>>>
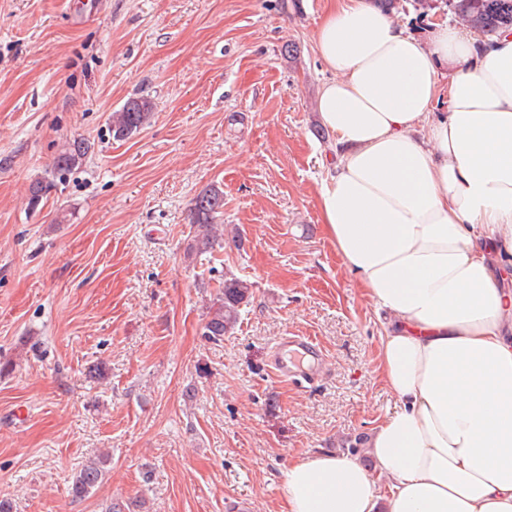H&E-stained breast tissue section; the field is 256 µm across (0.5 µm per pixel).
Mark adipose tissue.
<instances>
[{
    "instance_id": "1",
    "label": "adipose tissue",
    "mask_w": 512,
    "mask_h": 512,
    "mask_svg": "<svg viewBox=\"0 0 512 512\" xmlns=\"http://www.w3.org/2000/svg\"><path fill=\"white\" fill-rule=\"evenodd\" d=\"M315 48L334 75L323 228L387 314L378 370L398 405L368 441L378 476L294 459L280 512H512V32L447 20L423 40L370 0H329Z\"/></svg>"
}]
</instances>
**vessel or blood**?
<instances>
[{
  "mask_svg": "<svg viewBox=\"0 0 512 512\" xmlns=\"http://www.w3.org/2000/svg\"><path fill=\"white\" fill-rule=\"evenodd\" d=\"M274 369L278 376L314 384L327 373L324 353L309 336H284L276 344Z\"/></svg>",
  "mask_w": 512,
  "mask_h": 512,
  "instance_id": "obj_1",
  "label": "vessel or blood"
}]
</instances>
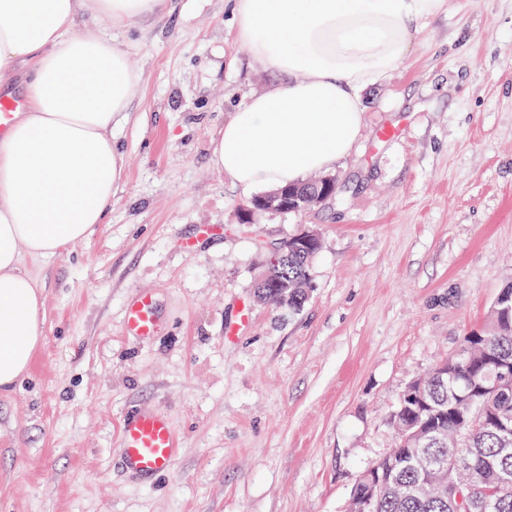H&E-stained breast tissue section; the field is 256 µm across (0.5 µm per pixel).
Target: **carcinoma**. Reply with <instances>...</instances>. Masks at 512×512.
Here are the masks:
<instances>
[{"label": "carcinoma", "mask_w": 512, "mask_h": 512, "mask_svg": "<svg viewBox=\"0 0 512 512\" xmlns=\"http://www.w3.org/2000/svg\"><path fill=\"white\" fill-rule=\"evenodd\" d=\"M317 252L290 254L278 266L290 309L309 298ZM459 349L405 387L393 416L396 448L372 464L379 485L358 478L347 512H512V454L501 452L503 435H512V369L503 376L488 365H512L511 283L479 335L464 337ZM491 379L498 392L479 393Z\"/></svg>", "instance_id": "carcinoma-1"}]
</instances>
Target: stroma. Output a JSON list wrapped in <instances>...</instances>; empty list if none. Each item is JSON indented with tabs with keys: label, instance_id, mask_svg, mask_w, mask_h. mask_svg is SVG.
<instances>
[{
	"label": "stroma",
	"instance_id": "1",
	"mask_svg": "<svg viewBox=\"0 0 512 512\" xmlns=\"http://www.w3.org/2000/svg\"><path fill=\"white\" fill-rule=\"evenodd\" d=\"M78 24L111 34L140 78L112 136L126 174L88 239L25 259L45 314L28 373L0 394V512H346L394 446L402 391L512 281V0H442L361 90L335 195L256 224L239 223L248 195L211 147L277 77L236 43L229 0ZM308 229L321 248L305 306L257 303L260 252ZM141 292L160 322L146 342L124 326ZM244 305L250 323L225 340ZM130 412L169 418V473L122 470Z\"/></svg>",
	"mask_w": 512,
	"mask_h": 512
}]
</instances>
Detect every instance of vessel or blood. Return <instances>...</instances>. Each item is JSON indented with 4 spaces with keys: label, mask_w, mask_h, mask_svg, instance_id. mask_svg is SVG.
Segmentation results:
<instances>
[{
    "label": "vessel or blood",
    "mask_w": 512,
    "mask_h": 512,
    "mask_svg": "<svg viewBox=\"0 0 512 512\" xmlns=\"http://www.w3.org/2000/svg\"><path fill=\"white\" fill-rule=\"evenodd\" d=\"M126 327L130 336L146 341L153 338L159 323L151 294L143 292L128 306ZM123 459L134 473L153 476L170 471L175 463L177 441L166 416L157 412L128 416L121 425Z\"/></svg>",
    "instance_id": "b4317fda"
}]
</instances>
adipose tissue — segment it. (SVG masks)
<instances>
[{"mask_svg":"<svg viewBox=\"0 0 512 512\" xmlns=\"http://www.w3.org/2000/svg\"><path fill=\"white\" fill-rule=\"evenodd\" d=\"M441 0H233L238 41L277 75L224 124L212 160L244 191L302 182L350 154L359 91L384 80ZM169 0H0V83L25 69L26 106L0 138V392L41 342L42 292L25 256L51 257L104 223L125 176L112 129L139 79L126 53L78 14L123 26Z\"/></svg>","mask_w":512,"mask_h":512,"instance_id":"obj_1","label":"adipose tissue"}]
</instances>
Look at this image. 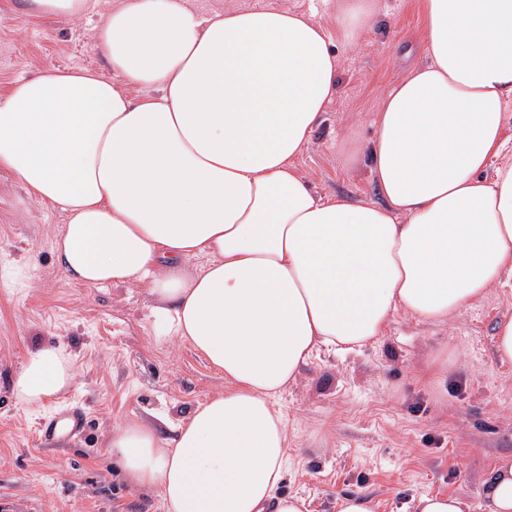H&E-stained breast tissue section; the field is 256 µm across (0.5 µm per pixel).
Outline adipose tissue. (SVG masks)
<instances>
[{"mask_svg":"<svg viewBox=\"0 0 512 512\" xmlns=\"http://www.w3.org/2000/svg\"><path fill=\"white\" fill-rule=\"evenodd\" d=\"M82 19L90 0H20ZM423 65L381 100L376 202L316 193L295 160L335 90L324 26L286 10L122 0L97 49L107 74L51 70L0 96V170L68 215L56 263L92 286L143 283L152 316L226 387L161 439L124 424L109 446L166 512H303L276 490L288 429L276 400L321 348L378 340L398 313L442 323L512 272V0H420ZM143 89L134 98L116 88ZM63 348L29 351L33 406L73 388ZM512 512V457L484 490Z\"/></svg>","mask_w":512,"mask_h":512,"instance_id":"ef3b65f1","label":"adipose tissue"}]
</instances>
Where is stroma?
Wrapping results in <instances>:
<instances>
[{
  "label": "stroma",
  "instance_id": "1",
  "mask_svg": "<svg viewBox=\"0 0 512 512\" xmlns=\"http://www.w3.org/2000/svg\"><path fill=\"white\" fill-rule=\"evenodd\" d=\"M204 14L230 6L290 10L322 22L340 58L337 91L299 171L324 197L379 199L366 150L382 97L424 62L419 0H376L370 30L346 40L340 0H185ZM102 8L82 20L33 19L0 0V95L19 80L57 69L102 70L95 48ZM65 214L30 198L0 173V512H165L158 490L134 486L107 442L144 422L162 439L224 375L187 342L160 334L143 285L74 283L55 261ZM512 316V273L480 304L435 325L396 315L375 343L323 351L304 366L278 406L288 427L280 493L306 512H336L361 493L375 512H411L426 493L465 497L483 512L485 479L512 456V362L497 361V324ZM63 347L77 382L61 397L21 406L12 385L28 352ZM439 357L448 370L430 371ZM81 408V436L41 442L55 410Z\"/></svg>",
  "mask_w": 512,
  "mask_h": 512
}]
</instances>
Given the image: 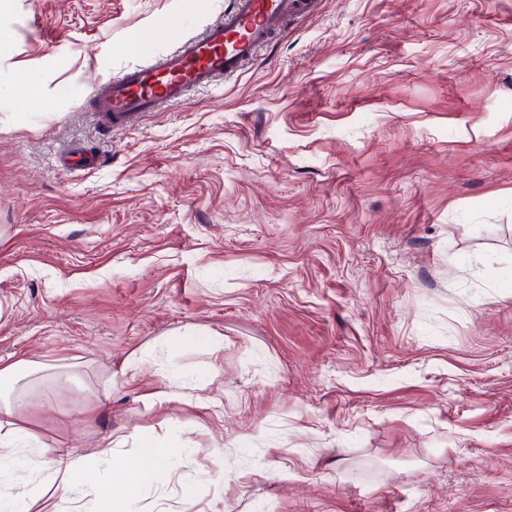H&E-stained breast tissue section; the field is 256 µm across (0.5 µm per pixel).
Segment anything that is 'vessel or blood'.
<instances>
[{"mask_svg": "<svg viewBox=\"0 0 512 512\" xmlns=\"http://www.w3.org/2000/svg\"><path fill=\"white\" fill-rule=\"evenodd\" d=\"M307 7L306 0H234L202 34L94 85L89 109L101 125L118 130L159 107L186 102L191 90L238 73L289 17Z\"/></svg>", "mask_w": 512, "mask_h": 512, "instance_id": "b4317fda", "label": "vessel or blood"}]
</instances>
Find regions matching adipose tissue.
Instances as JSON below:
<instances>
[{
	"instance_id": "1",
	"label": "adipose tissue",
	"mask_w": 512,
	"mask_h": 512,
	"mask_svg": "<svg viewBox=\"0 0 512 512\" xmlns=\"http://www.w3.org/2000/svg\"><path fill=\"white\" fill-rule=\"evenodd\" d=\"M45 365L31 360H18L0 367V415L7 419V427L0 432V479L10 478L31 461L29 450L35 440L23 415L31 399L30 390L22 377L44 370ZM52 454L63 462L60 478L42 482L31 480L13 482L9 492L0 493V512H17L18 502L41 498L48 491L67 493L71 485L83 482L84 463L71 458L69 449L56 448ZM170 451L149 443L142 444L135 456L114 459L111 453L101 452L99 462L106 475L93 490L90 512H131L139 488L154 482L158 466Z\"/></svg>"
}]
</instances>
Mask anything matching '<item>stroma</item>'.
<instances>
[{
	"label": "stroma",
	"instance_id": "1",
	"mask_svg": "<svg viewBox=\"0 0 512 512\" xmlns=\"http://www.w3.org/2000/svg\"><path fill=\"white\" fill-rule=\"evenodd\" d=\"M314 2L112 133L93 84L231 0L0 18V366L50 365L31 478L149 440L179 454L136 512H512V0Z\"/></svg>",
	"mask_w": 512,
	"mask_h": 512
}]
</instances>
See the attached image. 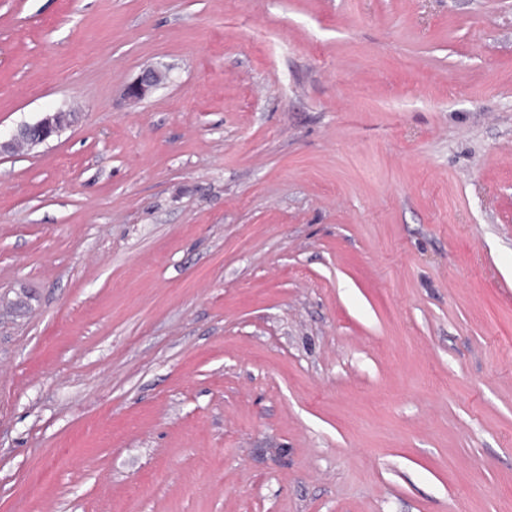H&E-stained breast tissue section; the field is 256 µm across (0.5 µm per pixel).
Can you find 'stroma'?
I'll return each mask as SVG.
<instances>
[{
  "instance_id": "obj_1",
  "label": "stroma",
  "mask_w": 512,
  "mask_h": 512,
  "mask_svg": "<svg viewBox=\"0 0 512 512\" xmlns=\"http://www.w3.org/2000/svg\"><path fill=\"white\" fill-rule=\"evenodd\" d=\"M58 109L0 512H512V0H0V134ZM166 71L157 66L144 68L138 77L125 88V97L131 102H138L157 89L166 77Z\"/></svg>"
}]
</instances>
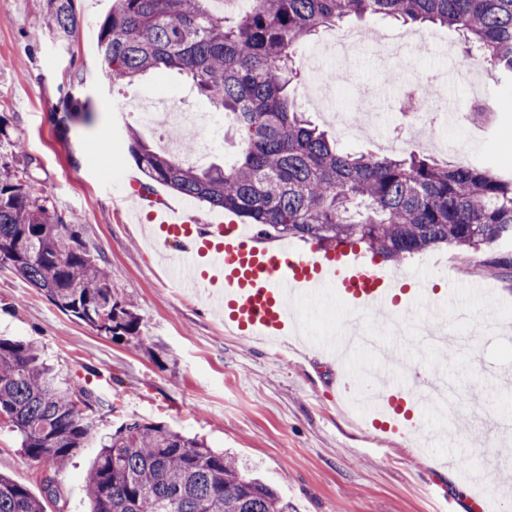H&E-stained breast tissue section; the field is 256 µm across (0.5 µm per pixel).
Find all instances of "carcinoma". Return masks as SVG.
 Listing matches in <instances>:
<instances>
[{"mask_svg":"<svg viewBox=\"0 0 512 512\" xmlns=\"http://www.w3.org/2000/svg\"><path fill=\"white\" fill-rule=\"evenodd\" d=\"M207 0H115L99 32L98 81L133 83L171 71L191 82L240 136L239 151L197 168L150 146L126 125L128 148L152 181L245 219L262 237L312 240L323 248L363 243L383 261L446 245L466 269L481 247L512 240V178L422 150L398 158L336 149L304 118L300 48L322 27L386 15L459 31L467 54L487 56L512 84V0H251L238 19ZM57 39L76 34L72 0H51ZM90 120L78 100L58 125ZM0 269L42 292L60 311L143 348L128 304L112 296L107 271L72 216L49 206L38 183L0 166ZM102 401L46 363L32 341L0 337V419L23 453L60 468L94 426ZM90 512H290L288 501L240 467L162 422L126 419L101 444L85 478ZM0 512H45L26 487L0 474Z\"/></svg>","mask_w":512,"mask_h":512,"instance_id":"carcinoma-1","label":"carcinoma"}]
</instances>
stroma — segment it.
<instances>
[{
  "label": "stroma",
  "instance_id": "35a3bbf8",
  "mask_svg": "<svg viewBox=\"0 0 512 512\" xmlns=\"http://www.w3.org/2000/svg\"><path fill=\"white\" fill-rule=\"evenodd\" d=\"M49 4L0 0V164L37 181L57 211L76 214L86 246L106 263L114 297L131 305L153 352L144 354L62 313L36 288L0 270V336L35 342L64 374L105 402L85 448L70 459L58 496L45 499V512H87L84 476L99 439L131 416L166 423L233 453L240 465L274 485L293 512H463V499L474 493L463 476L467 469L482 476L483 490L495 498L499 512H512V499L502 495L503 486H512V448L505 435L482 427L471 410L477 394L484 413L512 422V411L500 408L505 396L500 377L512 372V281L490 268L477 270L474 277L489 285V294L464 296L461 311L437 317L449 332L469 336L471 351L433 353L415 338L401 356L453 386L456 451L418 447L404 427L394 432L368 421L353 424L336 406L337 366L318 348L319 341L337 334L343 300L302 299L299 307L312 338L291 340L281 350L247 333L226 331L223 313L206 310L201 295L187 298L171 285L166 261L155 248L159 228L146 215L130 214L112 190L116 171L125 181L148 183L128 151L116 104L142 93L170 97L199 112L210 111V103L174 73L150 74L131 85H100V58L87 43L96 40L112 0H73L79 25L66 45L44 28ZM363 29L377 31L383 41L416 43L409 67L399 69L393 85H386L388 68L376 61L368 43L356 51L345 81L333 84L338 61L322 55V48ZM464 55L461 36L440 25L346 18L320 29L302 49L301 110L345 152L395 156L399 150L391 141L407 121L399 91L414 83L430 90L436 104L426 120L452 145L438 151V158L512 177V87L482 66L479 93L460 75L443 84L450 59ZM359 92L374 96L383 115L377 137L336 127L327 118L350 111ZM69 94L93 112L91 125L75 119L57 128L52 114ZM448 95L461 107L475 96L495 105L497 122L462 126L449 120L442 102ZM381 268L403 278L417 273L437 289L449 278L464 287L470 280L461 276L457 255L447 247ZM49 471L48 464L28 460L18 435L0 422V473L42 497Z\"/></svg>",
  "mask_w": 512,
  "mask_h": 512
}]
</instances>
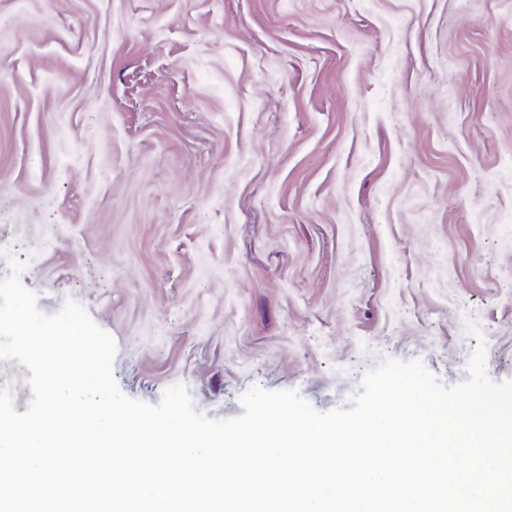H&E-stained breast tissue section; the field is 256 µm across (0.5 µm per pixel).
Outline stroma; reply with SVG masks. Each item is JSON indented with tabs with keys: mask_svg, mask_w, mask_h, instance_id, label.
<<<
**REQUIREMENTS**
Every line from the one containing "stroma — segment it." through the end of the data above should be copied exactly; nothing else is copied, and pictures are omitted.

**OUTPUT FOR THIS TASK**
stroma — segment it.
<instances>
[{
  "label": "stroma",
  "instance_id": "35a3bbf8",
  "mask_svg": "<svg viewBox=\"0 0 512 512\" xmlns=\"http://www.w3.org/2000/svg\"><path fill=\"white\" fill-rule=\"evenodd\" d=\"M49 4L0 0V164L37 181L57 211L76 214L86 246L106 263L114 297L131 305L153 352L144 354L62 313L36 288L0 270V336L35 342L64 374L105 402L85 448L70 459L58 496L45 499V512H87L84 476L99 439L131 416L166 423L233 453L240 465L274 485L293 512H463V499L474 493L463 476L467 469L482 476L483 490L495 498L499 512H512V499L502 495L503 486H512V448L505 435L482 427L471 410L477 394L484 413L512 422V411L500 408L505 396L500 377L512 372V281L490 268L477 270L474 277L489 285V294L464 296L461 311L437 317L449 332L469 336L471 351L433 353L415 338L401 356L453 386L456 451L418 447L404 427L394 432L368 421L353 424L336 406L337 366L318 348L319 341L337 334L343 300L302 299L299 307L312 338L291 340L281 350L247 333L226 331L223 313L206 310L201 295L187 298L171 285L166 261L155 248L159 228L146 215L130 214L112 190L116 171L125 181L148 183L128 151L116 104L142 93L170 97L199 112L210 111V103L174 73L150 74L131 85H100V58L87 43L96 40L112 0H73L79 25L66 45L44 28ZM363 29L377 31L383 41L416 43L409 67L399 69L393 85H386L388 68L376 61L368 43L356 51L345 81L333 84L338 61L322 55V48ZM464 55L461 36L440 25L346 18L320 29L302 49L301 110L345 152L395 156L399 150L391 141L407 121L399 91L414 83L430 90L436 104L426 120L452 145L438 151V158L512 177V87L482 66L479 93L460 75L443 84L450 59ZM359 92L374 96L383 115L377 137L336 127L327 118L350 111ZM69 94L93 112L91 125L75 119L57 128L52 114ZM448 95L461 107L475 96L495 105L497 122L462 126L449 120L442 102ZM381 268L403 278L417 273L437 289L449 278L464 287L470 280L461 276L457 255L447 247ZM49 471L48 464L28 460L18 435L0 422V473L42 497Z\"/></svg>",
  "mask_w": 512,
  "mask_h": 512
}]
</instances>
H&E-stained breast tissue section; the field is 256 µm across (0.5 µm per pixel).
Outline stroma; reply with SVG masks. Each item is JSON indented with tabs with keys: mask_svg, mask_w, mask_h, instance_id, label.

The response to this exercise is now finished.